### Work required
The pictures get left out, but everything else in the listing below must be duplicated exactly.

=== Section Start ===

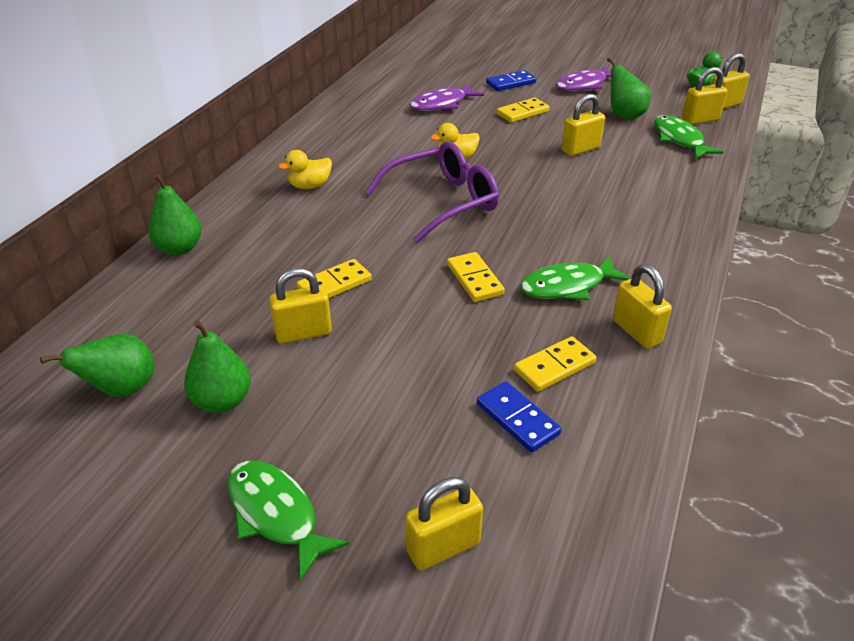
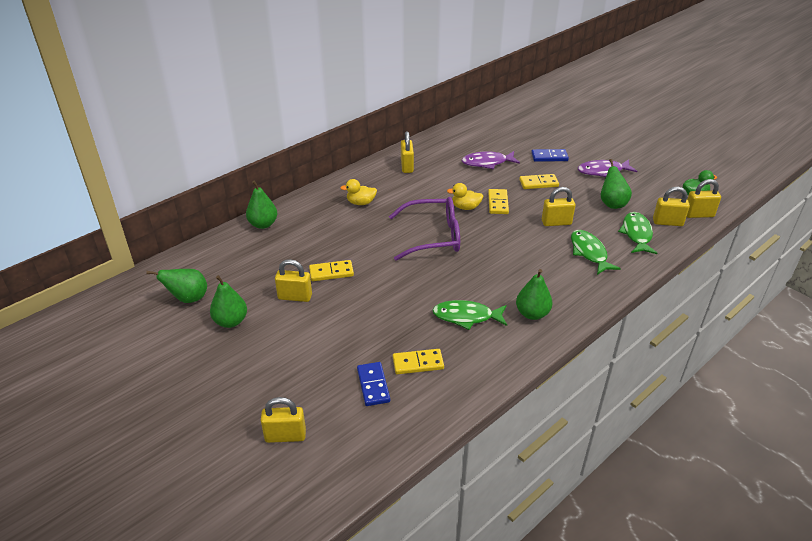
camera: 25 degrees right, 0 degrees up
(276, 514) = (219, 389): green fish -> green fish (589, 252)
(474, 279) = (413, 294): yellow domino -> yellow domino (498, 203)
(636, 331) = (485, 359): yellow padlock -> yellow padlock (407, 166)
(644, 258) = (532, 313): none -> green pear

=== Section End ===

### Final answer
camera: 25 degrees right, 0 degrees up
(276, 514) = (219, 389): green fish -> green fish (589, 252)
(474, 279) = (413, 294): yellow domino -> yellow domino (498, 203)
(636, 331) = (485, 359): yellow padlock -> yellow padlock (407, 166)
(644, 258) = (532, 313): none -> green pear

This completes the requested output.